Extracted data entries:
——

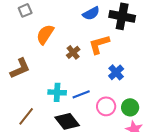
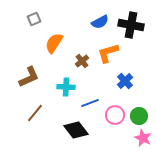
cyan cross: (57, 92) -> (66, 87), moved
brown line: (26, 116) -> (35, 113), moved

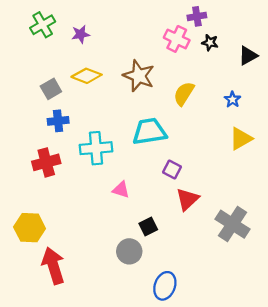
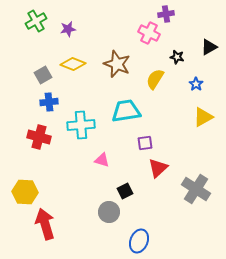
black star: (210, 43) -> (177, 57), moved
red cross: (46, 162) -> (39, 137), turned 30
purple square: (172, 170) -> (145, 143), turned -35

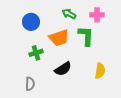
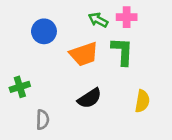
pink cross: (97, 15) -> (127, 17), moved
green cross: (36, 53) -> (20, 87), moved

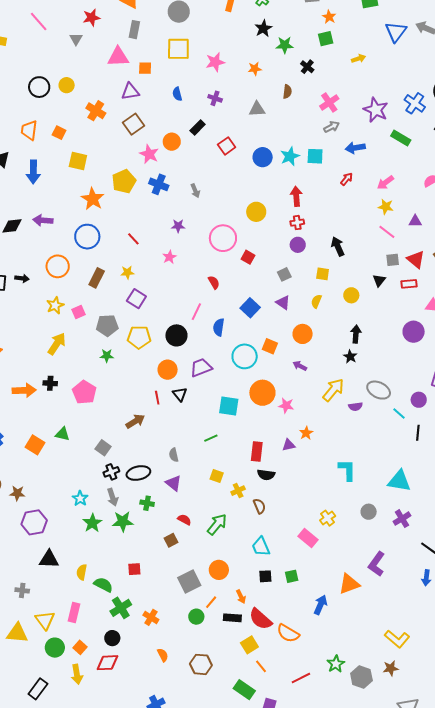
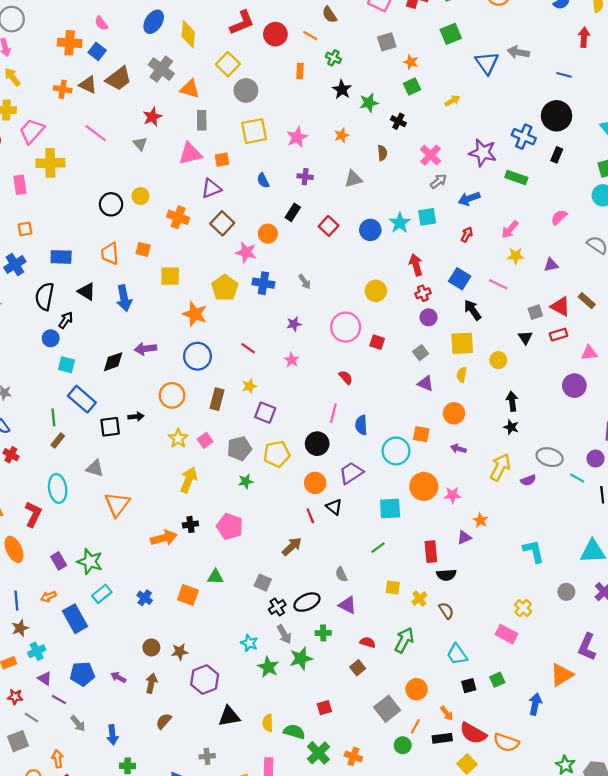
pink line: (387, 232) -> (498, 284), moved
yellow square: (323, 274) -> (462, 343), size x1.6
blue square: (250, 308) -> (460, 279), moved

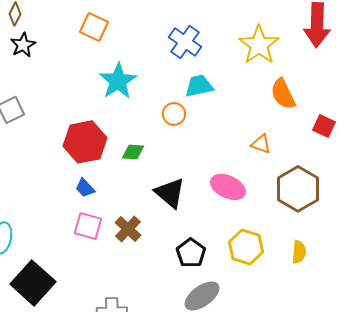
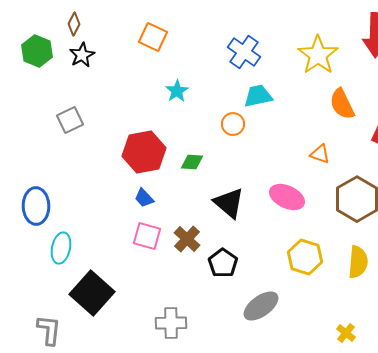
cyan star: (118, 81) -> (177, 91), size x0.6
yellow semicircle: (299, 252) -> (358, 262), size x1.4
black pentagon: (191, 253) -> (223, 263), moved

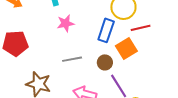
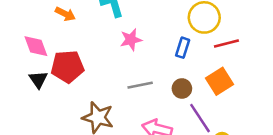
blue rectangle: (106, 30) -> (183, 48), size x0.7
orange square: (126, 49) -> (220, 81), moved

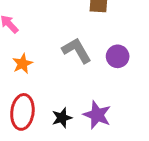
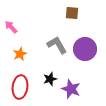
purple circle: (118, 56) -> (85, 49), size x1.5
black star: (62, 118) -> (50, 79), moved

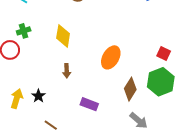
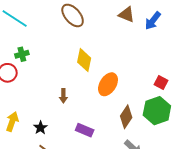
yellow diamond: (63, 36) -> (84, 60), moved
black star: (38, 96) -> (40, 128), moved

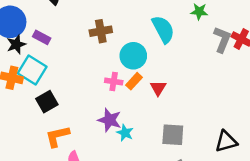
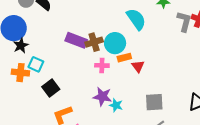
brown cross: (101, 31) -> (94, 42), moved
purple rectangle: (42, 37) -> (76, 40), moved, size x1.5
cyan square: (32, 70) -> (36, 64), size x0.7
orange rectangle: (134, 81) -> (124, 58), moved, turned 40

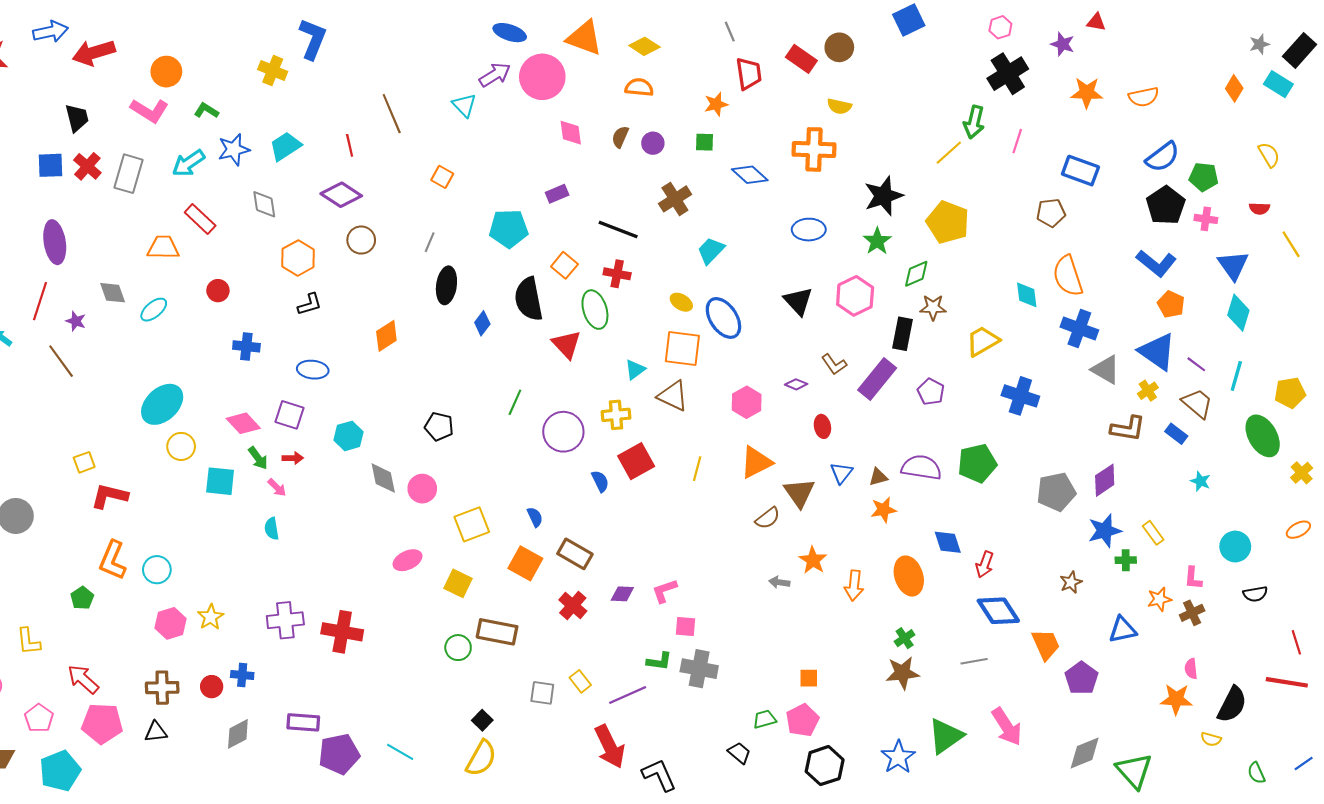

——

__Exercise details__: When you print the records above, keep them exact and leave out the pictures.

__Task output__:
cyan cross: (57, 92) -> (66, 87), moved
brown line: (26, 116) -> (35, 113), moved

black star: (210, 43) -> (177, 57), moved
red cross: (46, 162) -> (39, 137), turned 30
purple square: (172, 170) -> (145, 143), turned -35

pink cross: (97, 15) -> (127, 17), moved
green cross: (36, 53) -> (20, 87), moved

pink line: (387, 232) -> (498, 284), moved
yellow square: (323, 274) -> (462, 343), size x1.6
blue square: (250, 308) -> (460, 279), moved

cyan star: (118, 81) -> (177, 91), size x0.6
yellow semicircle: (299, 252) -> (358, 262), size x1.4
black pentagon: (191, 253) -> (223, 263), moved

blue rectangle: (106, 30) -> (183, 48), size x0.7
orange square: (126, 49) -> (220, 81), moved

purple circle: (118, 56) -> (85, 49), size x1.5
black star: (62, 118) -> (50, 79), moved

yellow diamond: (63, 36) -> (84, 60), moved
black star: (38, 96) -> (40, 128), moved

brown cross: (101, 31) -> (94, 42), moved
purple rectangle: (42, 37) -> (76, 40), moved, size x1.5
cyan square: (32, 70) -> (36, 64), size x0.7
orange rectangle: (134, 81) -> (124, 58), moved, turned 40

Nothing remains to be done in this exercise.